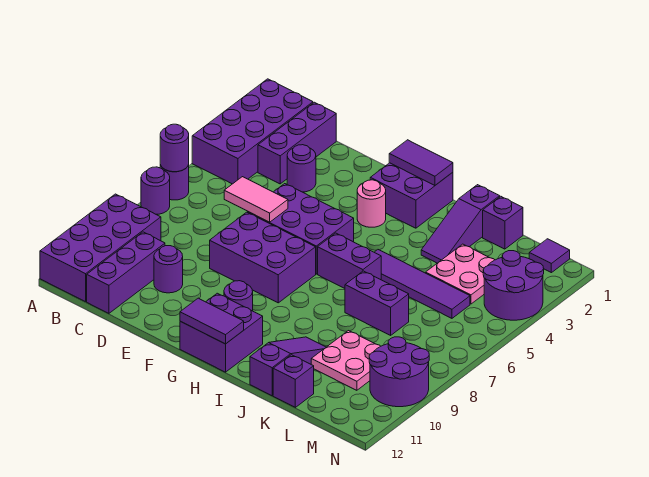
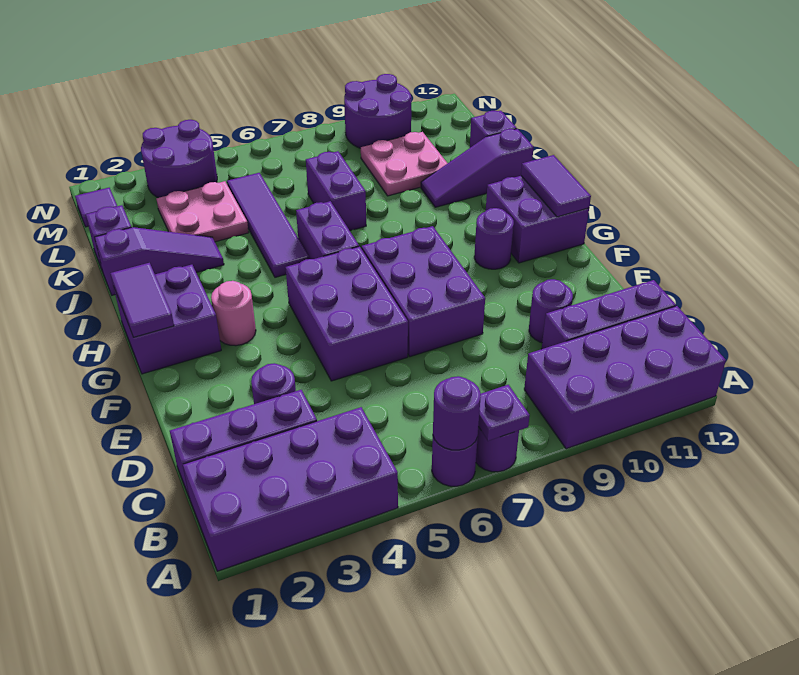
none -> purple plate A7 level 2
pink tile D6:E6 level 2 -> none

--

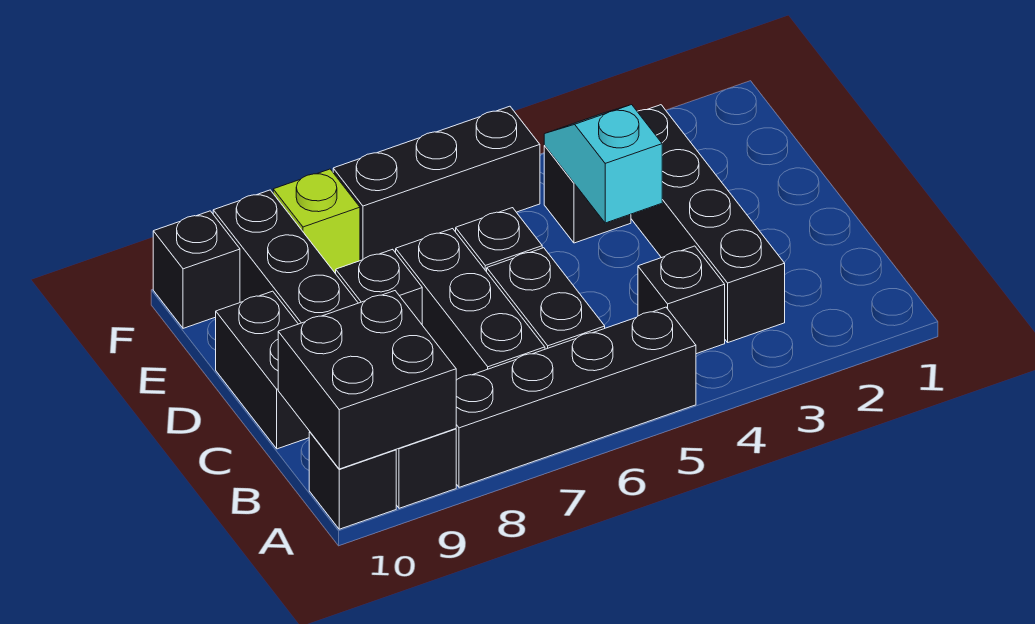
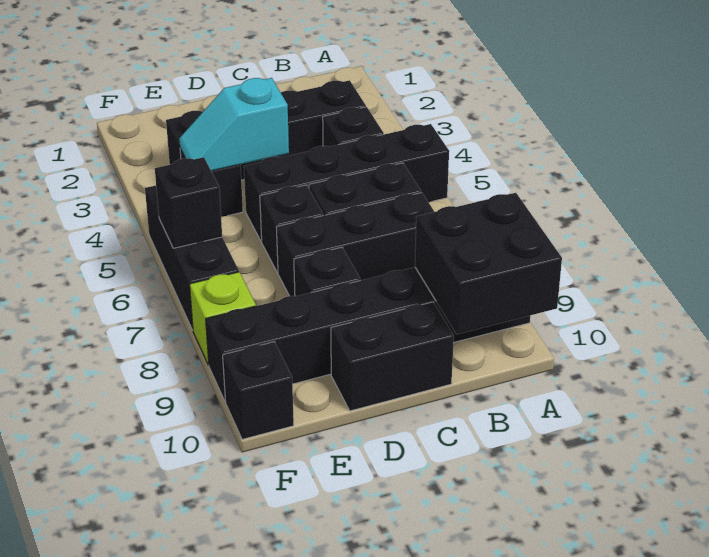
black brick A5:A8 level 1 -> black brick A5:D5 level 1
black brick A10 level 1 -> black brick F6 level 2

Work to complete:
Taking the lines above, repeat exactly those from the line that contains "black brick A5:A8" through the line that contains "black brick A10", and both of those lines as well. Include nothing else.

Response to this exercise:
black brick A5:A8 level 1 -> black brick A5:D5 level 1
black brick A10 level 1 -> black brick F6 level 2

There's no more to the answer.